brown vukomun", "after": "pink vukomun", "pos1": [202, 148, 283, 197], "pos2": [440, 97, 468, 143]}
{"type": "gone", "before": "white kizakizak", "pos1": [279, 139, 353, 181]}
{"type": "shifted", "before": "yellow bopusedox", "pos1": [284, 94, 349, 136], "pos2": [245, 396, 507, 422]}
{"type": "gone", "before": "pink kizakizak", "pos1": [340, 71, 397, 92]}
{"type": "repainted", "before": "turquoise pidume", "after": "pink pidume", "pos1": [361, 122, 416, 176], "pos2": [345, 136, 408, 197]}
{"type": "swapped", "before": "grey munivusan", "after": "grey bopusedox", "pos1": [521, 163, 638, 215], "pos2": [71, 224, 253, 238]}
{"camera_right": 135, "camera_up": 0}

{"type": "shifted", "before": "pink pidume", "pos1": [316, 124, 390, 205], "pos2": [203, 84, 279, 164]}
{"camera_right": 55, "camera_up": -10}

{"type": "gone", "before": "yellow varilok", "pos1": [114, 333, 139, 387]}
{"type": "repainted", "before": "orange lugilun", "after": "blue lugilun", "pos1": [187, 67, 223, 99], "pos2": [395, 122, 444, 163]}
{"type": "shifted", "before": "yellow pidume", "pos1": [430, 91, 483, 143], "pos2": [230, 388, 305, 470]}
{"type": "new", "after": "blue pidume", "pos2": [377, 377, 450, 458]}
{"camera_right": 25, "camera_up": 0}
....
### Your goal
Could you retype every line of the data exactly?

### Solution for this task
brown vukomun", "after": "pink vukomun", "pos1": [202, 148, 283, 197], "pos2": [440, 97, 468, 143]}
{"type": "gone", "before": "white kizakizak", "pos1": [279, 139, 353, 181]}
{"type": "shifted", "before": "yellow bopusedox", "pos1": [284, 94, 349, 136], "pos2": [245, 396, 507, 422]}
{"type": "gone", "before": "pink kizakizak", "pos1": [340, 71, 397, 92]}
{"type": "repainted", "before": "turquoise pidume", "after": "pink pidume", "pos1": [361, 122, 416, 176], "pos2": [345, 136, 408, 197]}
{"type": "swapped", "before": "grey munivusan", "after": "grey bopusedox", "pos1": [521, 163, 638, 215], "pos2": [71, 224, 253, 238]}
{"camera_right": 135, "camera_up": 0}

{"type": "shifted", "before": "pink pidume", "pos1": [316, 124, 390, 205], "pos2": [203, 84, 279, 164]}
{"camera_right": 55, "camera_up": -10}

{"type": "gone", "before": "yellow varilok", "pos1": [114, 333, 139, 387]}
{"type": "repainted", "before": "orange lugilun", "after": "blue lugilun", "pos1": [187, 67, 223, 99], "pos2": [395, 122, 444, 163]}
{"type": "shifted", "before": "yellow pidume", "pos1": [430, 91, 483, 143], "pos2": [230, 388, 305, 470]}
{"type": "new", "after": "blue pidume", "pos2": [377, 377, 450, 458]}
{"camera_right": 25, "camera_up": 0}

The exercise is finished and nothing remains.